* _Material for the task_
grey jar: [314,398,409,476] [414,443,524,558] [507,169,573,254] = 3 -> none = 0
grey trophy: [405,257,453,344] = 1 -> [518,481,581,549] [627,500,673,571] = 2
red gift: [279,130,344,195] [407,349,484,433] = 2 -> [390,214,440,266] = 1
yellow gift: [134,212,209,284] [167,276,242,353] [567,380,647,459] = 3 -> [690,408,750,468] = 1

---

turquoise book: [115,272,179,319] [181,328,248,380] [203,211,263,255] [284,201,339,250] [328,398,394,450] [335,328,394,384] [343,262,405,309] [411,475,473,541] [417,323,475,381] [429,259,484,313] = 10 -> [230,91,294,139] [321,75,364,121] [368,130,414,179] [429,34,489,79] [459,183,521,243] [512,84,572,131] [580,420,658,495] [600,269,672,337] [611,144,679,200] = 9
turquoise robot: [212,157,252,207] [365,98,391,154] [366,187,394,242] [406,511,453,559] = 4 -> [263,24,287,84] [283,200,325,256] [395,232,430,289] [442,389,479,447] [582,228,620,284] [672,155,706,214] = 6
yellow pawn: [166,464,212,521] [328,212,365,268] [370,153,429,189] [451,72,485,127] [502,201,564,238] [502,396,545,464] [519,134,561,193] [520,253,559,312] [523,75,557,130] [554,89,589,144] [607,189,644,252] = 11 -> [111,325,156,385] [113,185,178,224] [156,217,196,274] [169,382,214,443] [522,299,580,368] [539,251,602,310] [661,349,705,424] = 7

* _To-do item_
Which lines hold the word "gift"? Copy each of them from the records.

* _Solution below_
red gift: [279,130,344,195] [407,349,484,433] = 2 -> [390,214,440,266] = 1
yellow gift: [134,212,209,284] [167,276,242,353] [567,380,647,459] = 3 -> [690,408,750,468] = 1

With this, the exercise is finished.